--- BEGIN Input material ---
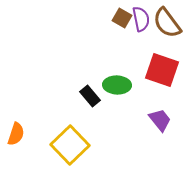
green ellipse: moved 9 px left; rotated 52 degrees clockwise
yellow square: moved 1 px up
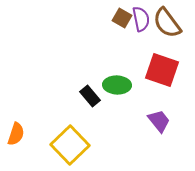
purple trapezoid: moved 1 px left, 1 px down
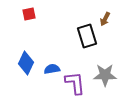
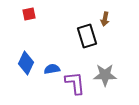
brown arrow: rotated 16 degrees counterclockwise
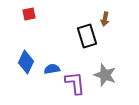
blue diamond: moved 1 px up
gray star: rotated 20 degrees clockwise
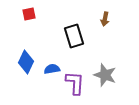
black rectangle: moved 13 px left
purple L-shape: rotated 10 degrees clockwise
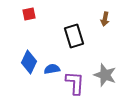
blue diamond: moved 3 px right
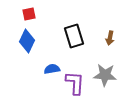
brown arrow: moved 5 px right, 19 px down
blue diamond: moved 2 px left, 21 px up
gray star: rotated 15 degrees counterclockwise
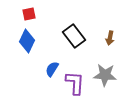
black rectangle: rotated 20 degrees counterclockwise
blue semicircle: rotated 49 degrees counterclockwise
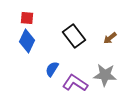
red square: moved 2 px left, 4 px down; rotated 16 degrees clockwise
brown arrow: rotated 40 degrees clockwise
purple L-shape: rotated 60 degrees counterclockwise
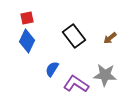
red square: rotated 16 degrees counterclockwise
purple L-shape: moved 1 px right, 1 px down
--- END Input material ---
- Task to carry out
Can you arrange every row above as a numbered list, leaving out the pictures and any blank lines?

- Written response
1. green ellipse: moved 9 px left; rotated 52 degrees clockwise
2. yellow square: moved 1 px up
3. purple trapezoid: moved 1 px left, 1 px down
4. brown arrow: rotated 16 degrees counterclockwise
5. blue diamond: moved 1 px up
6. gray star: rotated 20 degrees clockwise
7. black rectangle: moved 13 px left
8. purple L-shape: rotated 10 degrees clockwise
9. blue diamond: moved 3 px right
10. brown arrow: moved 5 px right, 19 px down
11. blue diamond: moved 2 px left, 21 px up
12. gray star: rotated 15 degrees counterclockwise
13. black rectangle: rotated 20 degrees counterclockwise
14. blue semicircle: rotated 49 degrees counterclockwise
15. red square: moved 2 px left, 4 px down; rotated 16 degrees clockwise
16. brown arrow: rotated 40 degrees clockwise
17. purple L-shape: rotated 60 degrees counterclockwise
18. red square: rotated 16 degrees counterclockwise
19. purple L-shape: moved 1 px right, 1 px down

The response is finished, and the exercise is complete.